▸ DATASET RECORDS
________________________________________
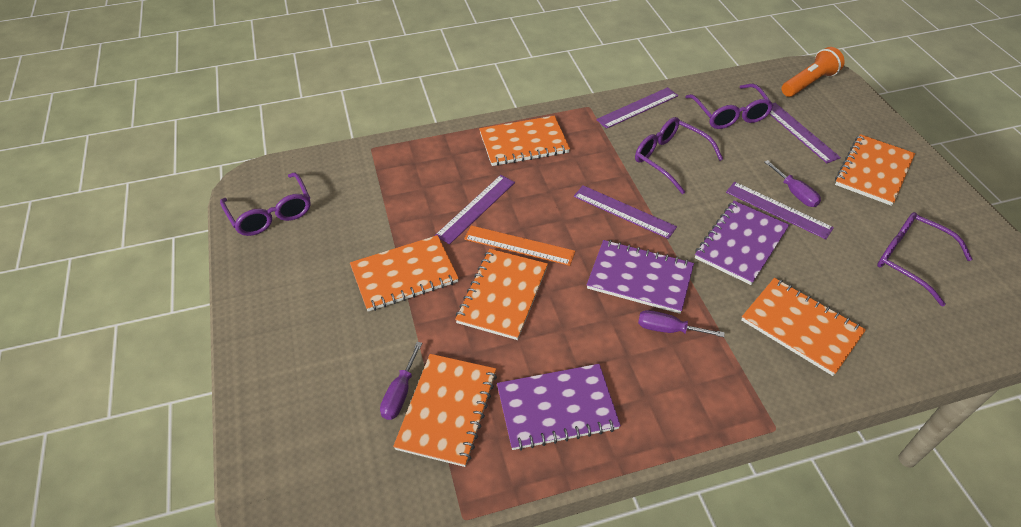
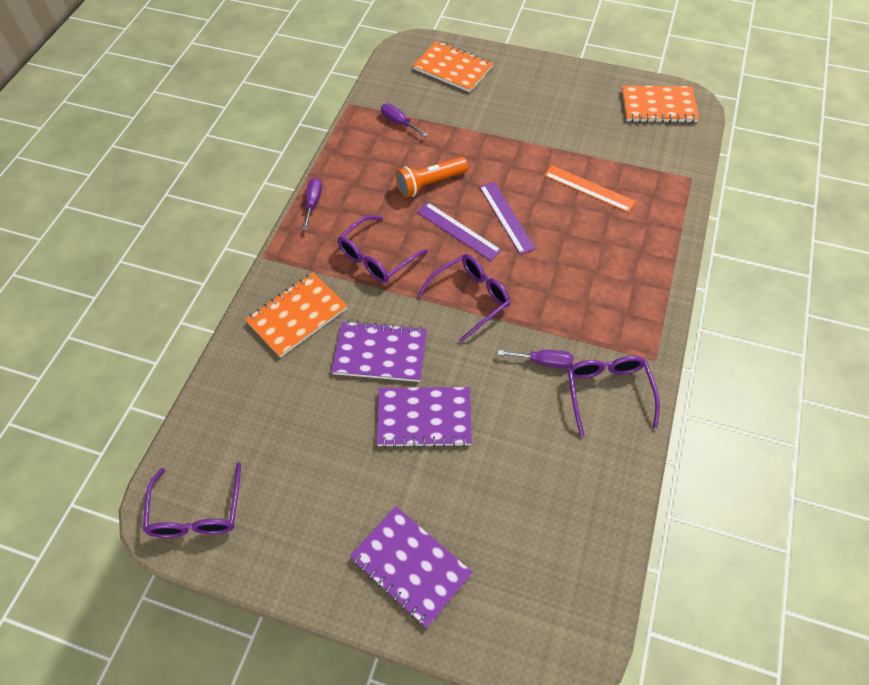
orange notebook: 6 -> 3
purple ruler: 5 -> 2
________________________________________
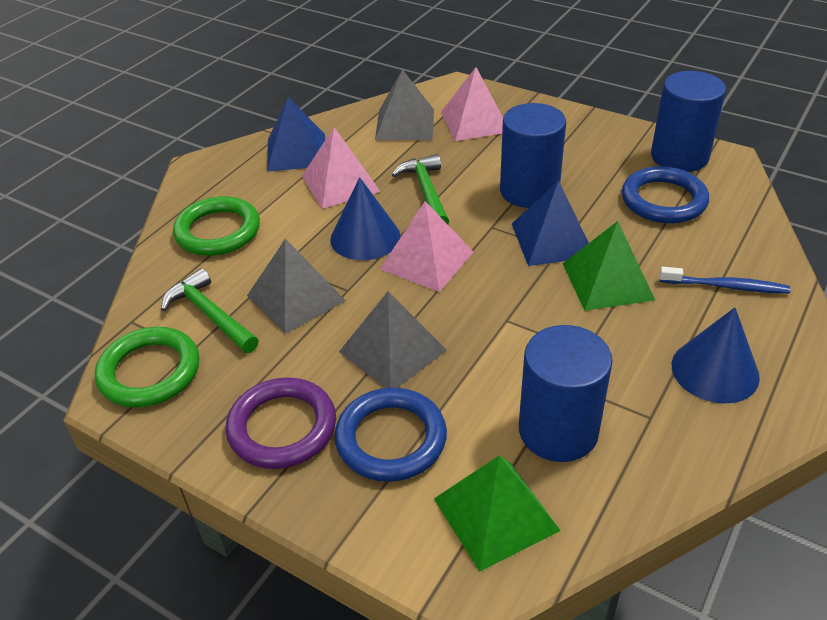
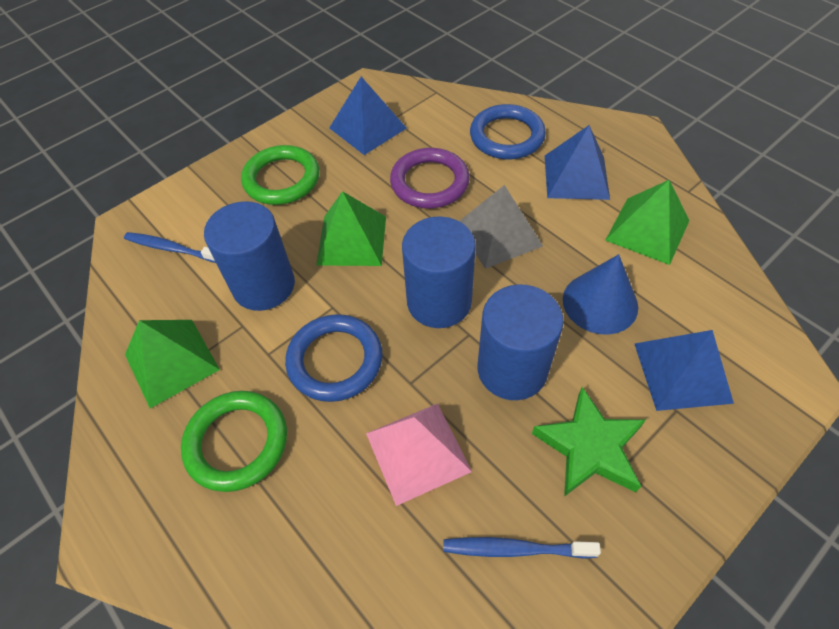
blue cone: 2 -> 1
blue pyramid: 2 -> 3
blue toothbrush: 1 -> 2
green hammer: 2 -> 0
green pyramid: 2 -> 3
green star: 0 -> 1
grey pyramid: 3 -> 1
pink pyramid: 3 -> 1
________________________________________
▸ EXERCISE DIRECTIONS
Which lines above hold the word "green"? Copy each of them.

▸ ANSWER AREA
green hammer: 2 -> 0
green pyramid: 2 -> 3
green star: 0 -> 1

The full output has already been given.